**Work task**
Having found the line containing "camera: 25 degrees right, 0 degrees up" in the data below, reproduce that line and each one after it to the end, exactly, and include nothing else.

Collected data
☆ ☆ ☆ ☆ ☆
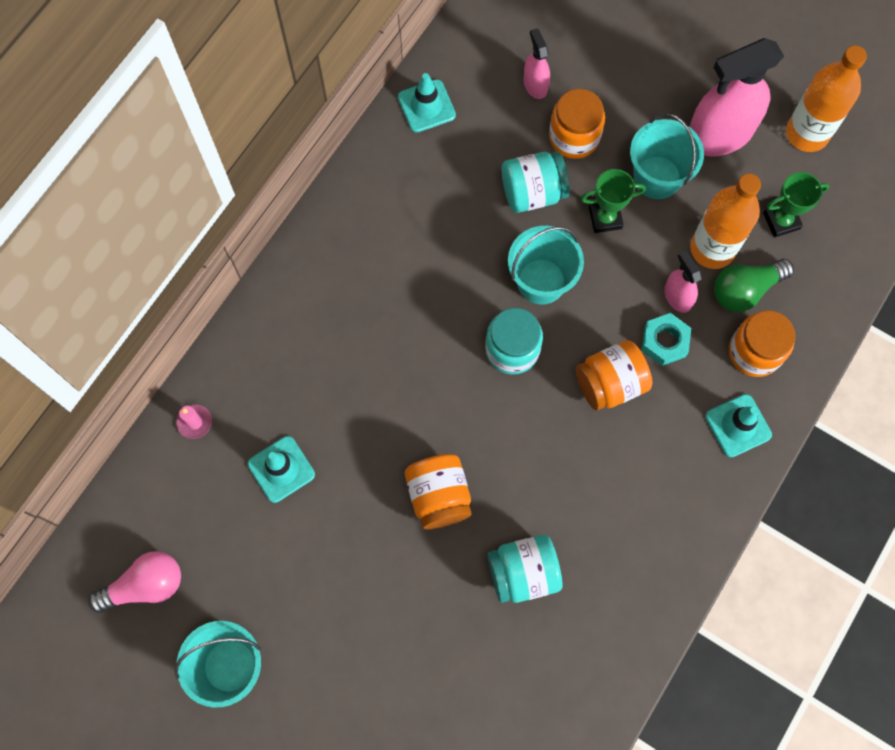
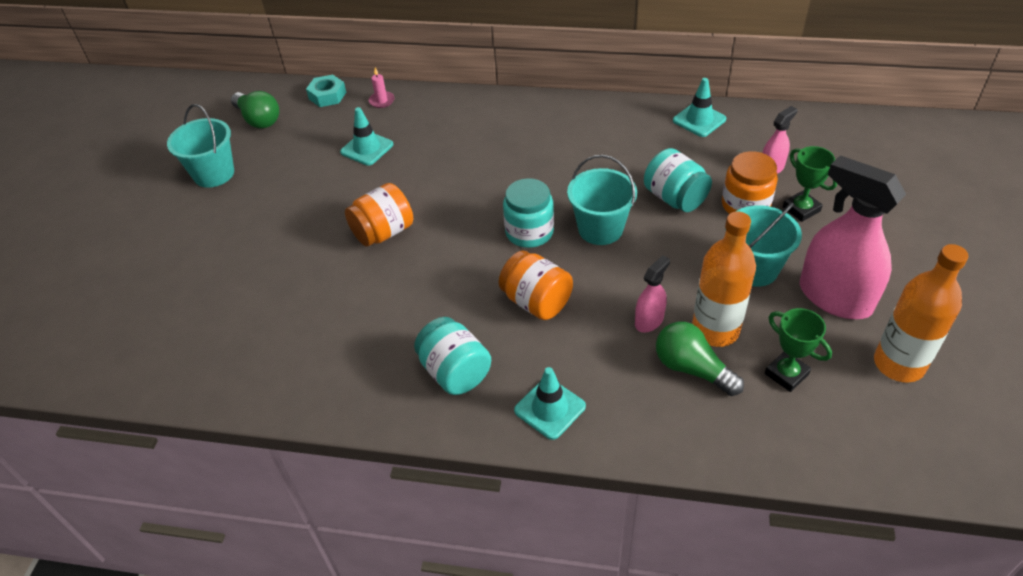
camera: 70 degrees right, 25 degrees down
pink light bulb [88,551,181,613] -> green light bulb [231,91,279,129]
turquoise jar [487,535,563,603] -> turquoise jar moved to [414,317,491,395]
green trophy [581,169,646,233] -> green trophy moved to [783,146,837,222]
turquoise nut [641,313,691,366] -> turquoise nut moved to [306,75,346,107]
orange jar [729,310,795,377] -> none

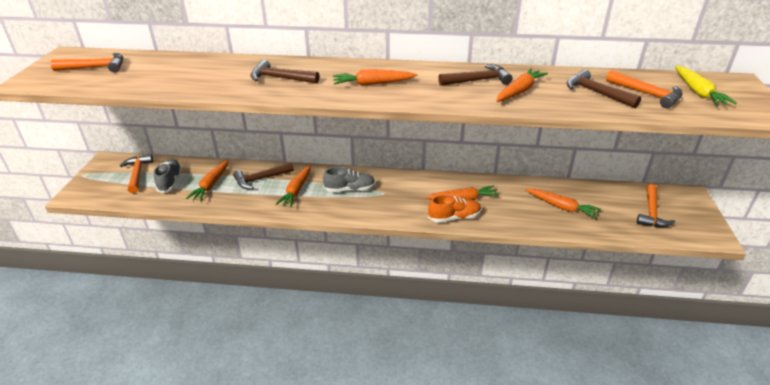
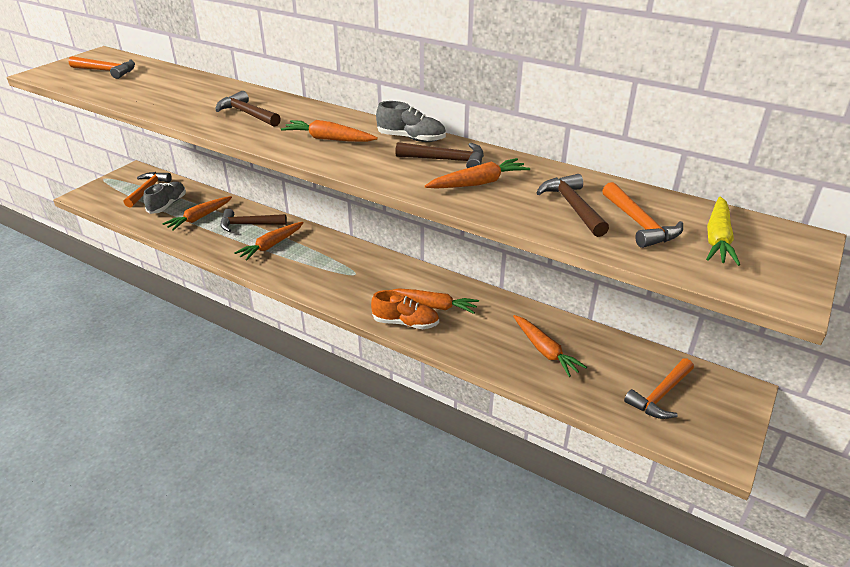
camera: 25 degrees right, 0 degrees up
grey shoe [323,167,376,192] -> grey shoe moved to [376,101,446,142]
☆ ☆ ☆ ☆ ☆
**Task output**
camera: 25 degrees right, 0 degrees up
grey shoe [323,167,376,192] -> grey shoe moved to [376,101,446,142]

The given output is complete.